• **PROBLEM**: Set down exactly the lines in the records below that run from the line with "R10: 820 (+24V, N008) -> none" to the line with "S2: switch (N013, N022) -> none", inclusive, and nothing more.

• **DATA FOR PROCESSING**:
★ ★ ★ ★ ★ ★ ★

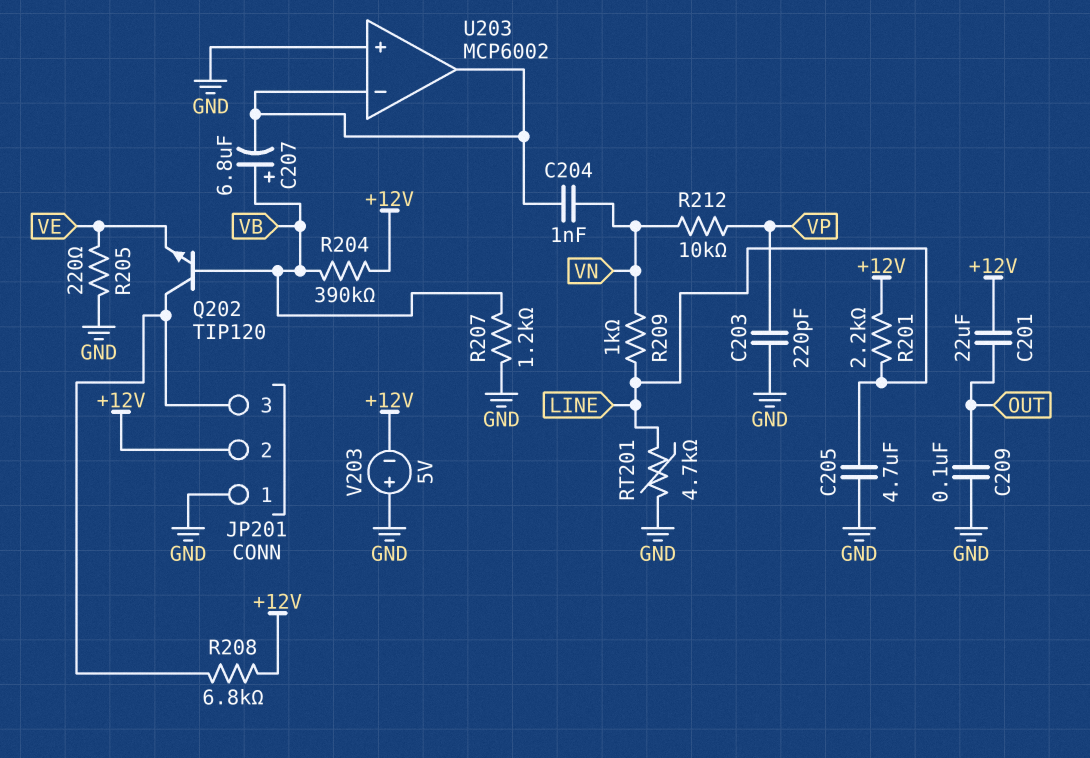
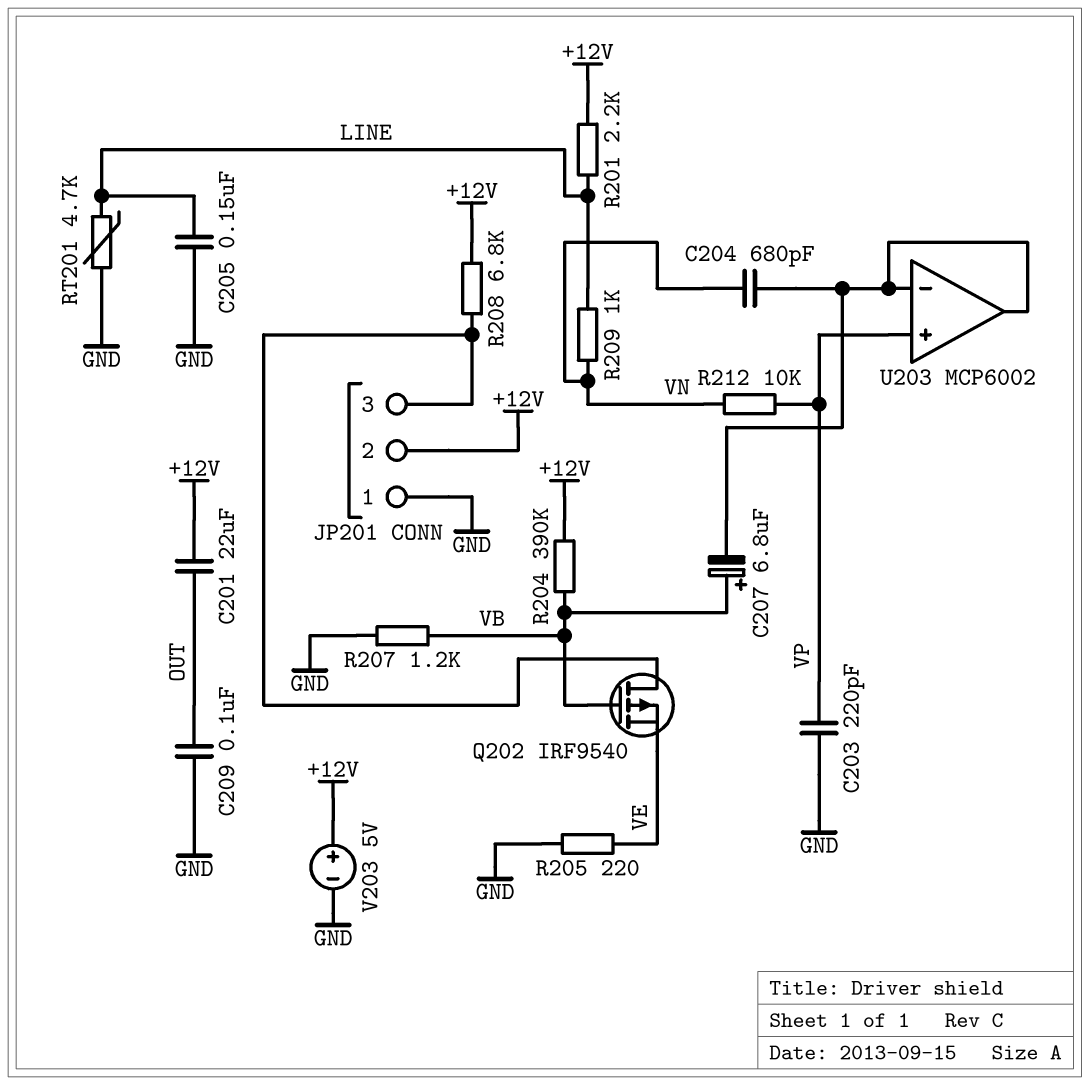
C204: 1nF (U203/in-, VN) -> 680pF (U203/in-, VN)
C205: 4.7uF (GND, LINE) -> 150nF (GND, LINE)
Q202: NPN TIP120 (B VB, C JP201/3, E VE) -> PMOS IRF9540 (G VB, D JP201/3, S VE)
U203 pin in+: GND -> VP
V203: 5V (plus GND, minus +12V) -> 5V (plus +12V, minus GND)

★ ★ ★ ★ ★ ★ ★

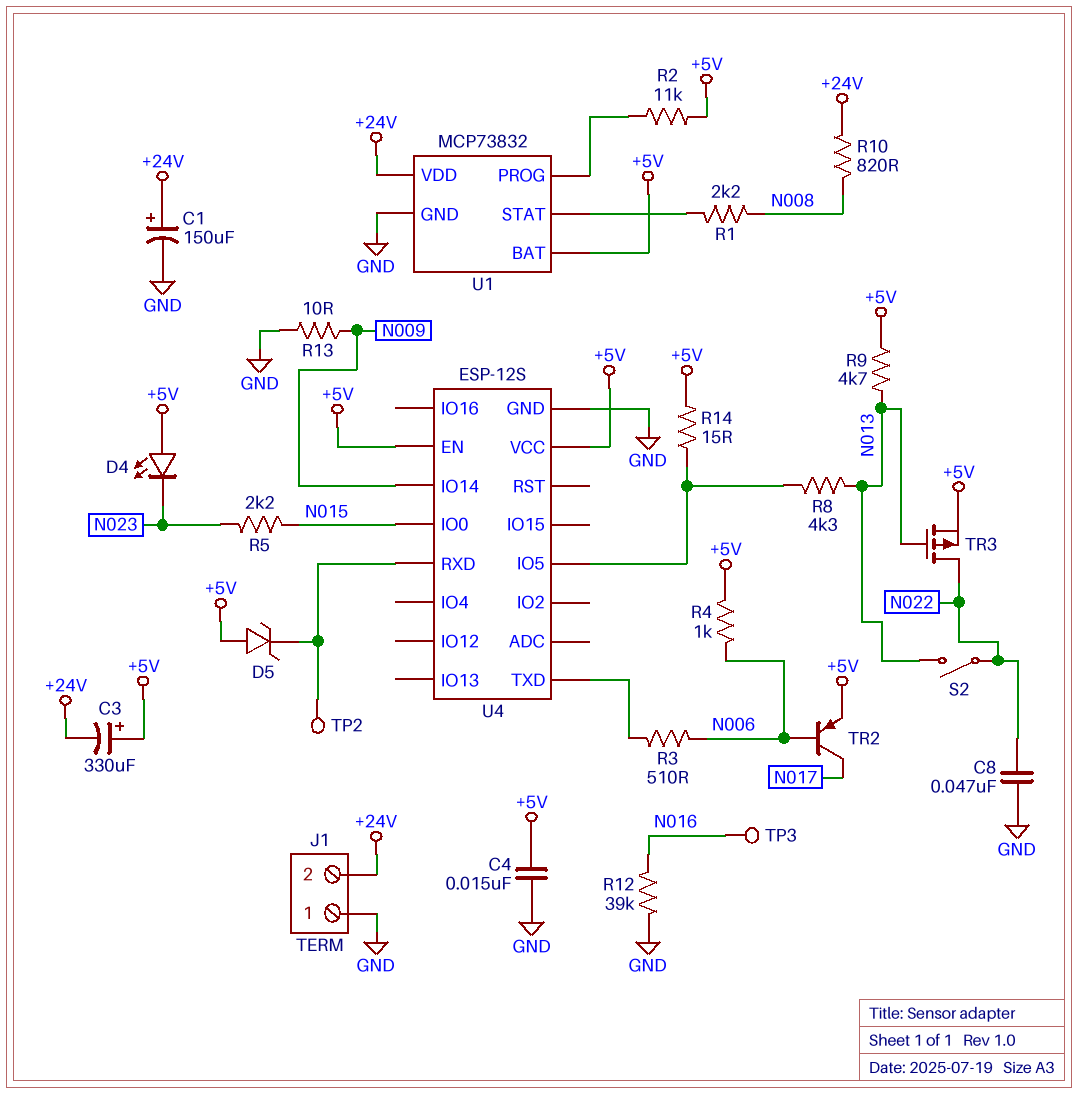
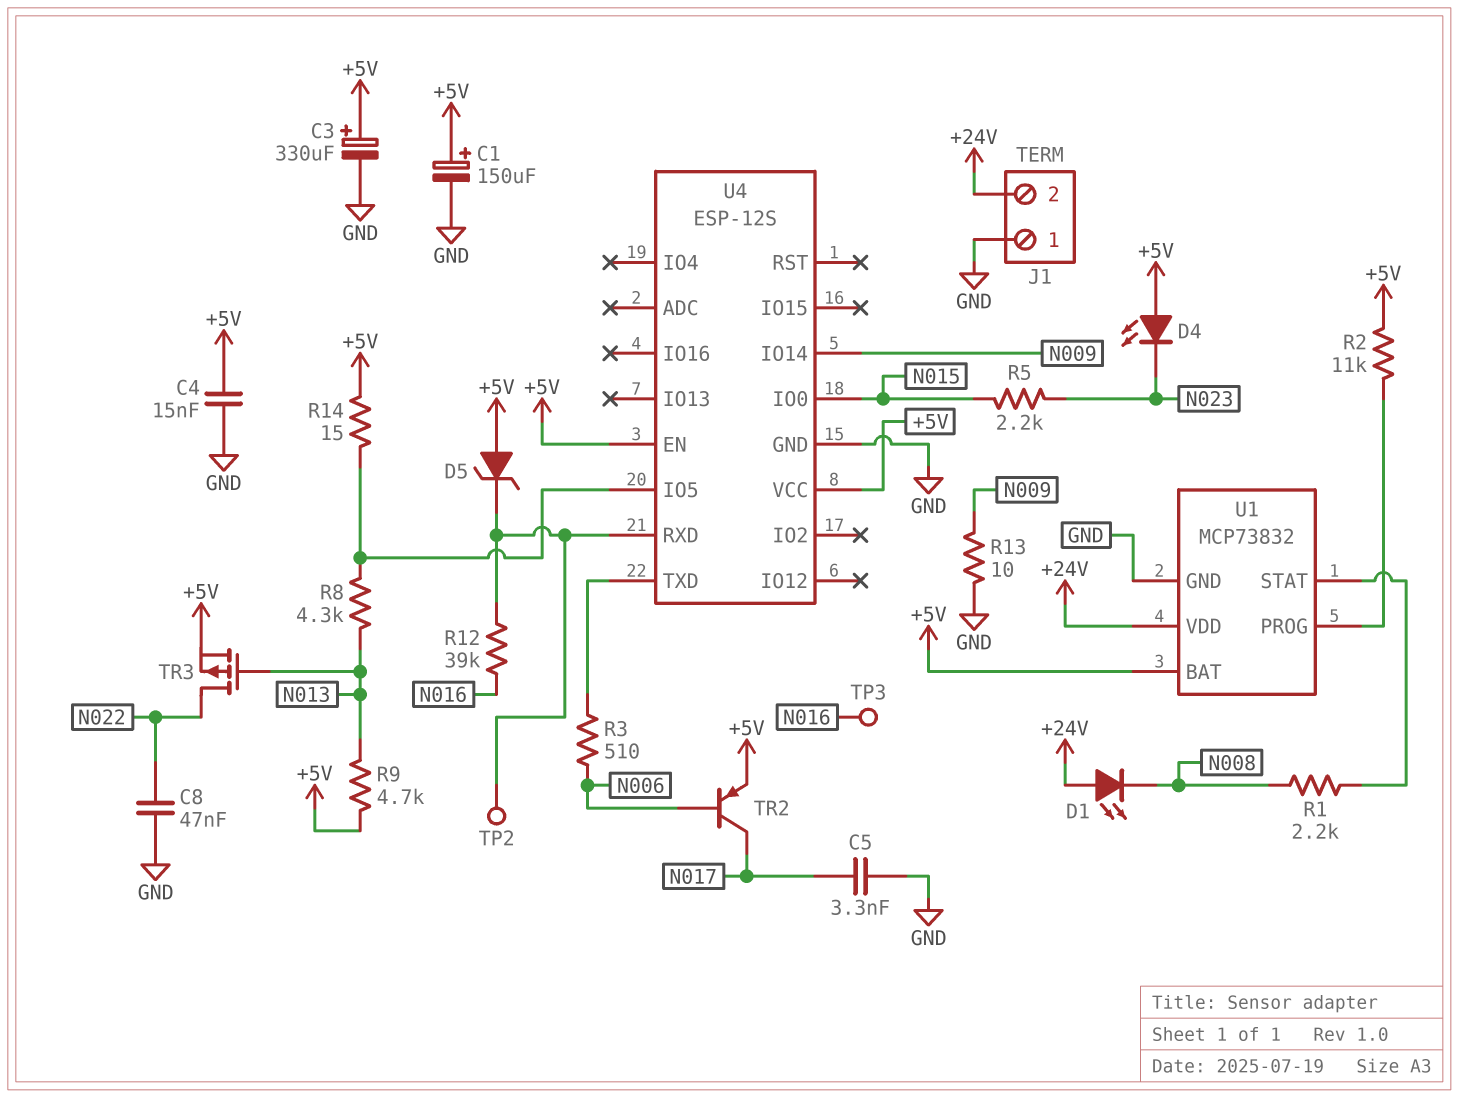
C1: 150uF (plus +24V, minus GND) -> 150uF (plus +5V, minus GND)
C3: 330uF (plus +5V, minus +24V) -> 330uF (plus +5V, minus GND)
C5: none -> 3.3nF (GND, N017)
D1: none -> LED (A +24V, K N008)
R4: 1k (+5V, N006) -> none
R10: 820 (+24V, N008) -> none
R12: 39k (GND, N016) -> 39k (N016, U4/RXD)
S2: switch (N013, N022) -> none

★ ★ ★ ★ ★ ★ ★

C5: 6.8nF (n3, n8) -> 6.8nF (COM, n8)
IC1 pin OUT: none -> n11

★ ★ ★ ★ ★ ★ ★

• **EXERCISE SOLUTION**:
R10: 820 (+24V, N008) -> none
R12: 39k (GND, N016) -> 39k (N016, U4/RXD)
S2: switch (N013, N022) -> none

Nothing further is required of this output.